- WORK REQUIRED
Of all the lines in the entries below, give again exactly those starting at the line containing "none -> orange brick A2 level 1" and ending at the line containing "black brick C2", both ends included, and no others.

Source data
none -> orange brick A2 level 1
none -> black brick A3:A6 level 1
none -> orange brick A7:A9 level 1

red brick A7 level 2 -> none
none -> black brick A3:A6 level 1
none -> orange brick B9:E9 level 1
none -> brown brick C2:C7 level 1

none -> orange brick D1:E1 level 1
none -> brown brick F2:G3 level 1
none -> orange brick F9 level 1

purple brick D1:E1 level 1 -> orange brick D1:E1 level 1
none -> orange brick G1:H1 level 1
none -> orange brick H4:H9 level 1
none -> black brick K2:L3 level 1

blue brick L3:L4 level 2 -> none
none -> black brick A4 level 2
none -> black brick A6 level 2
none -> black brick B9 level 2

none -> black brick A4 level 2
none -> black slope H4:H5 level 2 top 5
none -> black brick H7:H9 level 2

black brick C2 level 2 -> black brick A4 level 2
==
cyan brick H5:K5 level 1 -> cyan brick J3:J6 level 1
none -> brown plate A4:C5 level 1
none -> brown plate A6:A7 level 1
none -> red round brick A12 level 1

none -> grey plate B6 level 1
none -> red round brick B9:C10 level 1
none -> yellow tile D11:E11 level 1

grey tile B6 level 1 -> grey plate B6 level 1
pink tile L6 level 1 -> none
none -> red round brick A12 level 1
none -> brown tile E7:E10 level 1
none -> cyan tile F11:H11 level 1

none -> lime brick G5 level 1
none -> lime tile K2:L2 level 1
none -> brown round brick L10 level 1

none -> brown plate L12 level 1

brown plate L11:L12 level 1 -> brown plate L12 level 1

- TASK RESULT
none -> orange brick A2 level 1
none -> black brick A3:A6 level 1
none -> orange brick A7:A9 level 1

red brick A7 level 2 -> none
none -> black brick A3:A6 level 1
none -> orange brick B9:E9 level 1
none -> brown brick C2:C7 level 1

none -> orange brick D1:E1 level 1
none -> brown brick F2:G3 level 1
none -> orange brick F9 level 1

purple brick D1:E1 level 1 -> orange brick D1:E1 level 1
none -> orange brick G1:H1 level 1
none -> orange brick H4:H9 level 1
none -> black brick K2:L3 level 1

blue brick L3:L4 level 2 -> none
none -> black brick A4 level 2
none -> black brick A6 level 2
none -> black brick B9 level 2

none -> black brick A4 level 2
none -> black slope H4:H5 level 2 top 5
none -> black brick H7:H9 level 2

black brick C2 level 2 -> black brick A4 level 2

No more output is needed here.